Scene change data
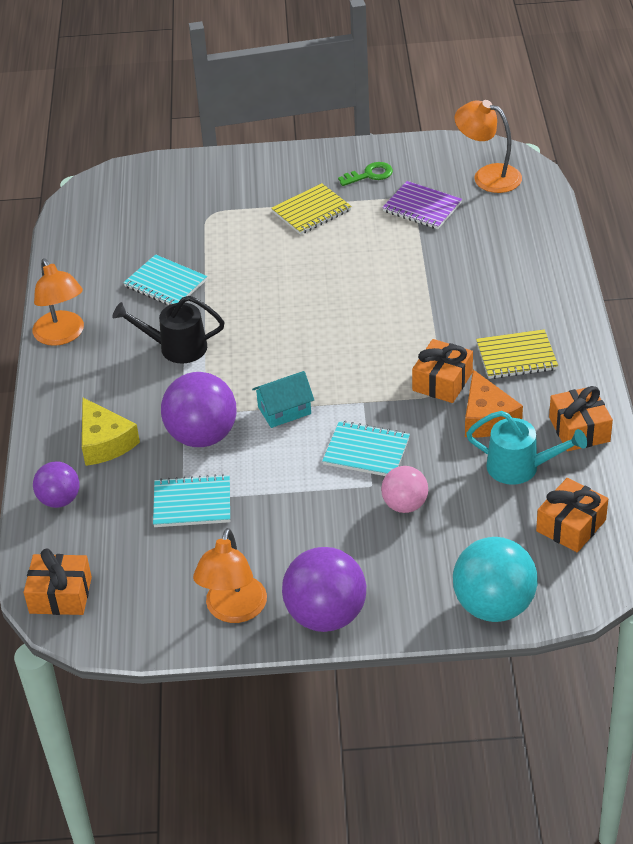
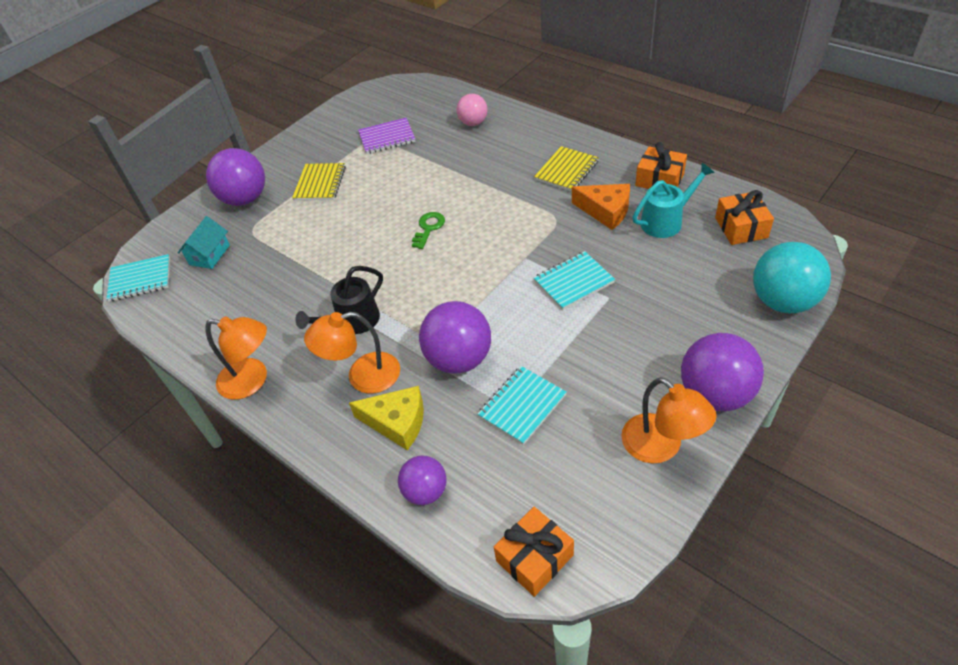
camera: 45 degrees left, 5 degrees up
(165, 283) = (282, 290): turquoise notebook -> turquoise notebook (140, 279)
(241, 182) = (245, 199): none -> purple ball
(284, 410) = (486, 300): turquoise house -> turquoise house (209, 255)
(370, 175) = (327, 142): green key -> green key (428, 228)
(405, 505) = (645, 291): pink ball -> pink ball (473, 123)
(442, 381) = (550, 212): orange gift -> none
(488, 176) = (399, 100): orange lamp -> orange lamp (363, 376)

* [Required action]: Return only the number of lines in the data above that include the word "none".

* [Result for this task]: 2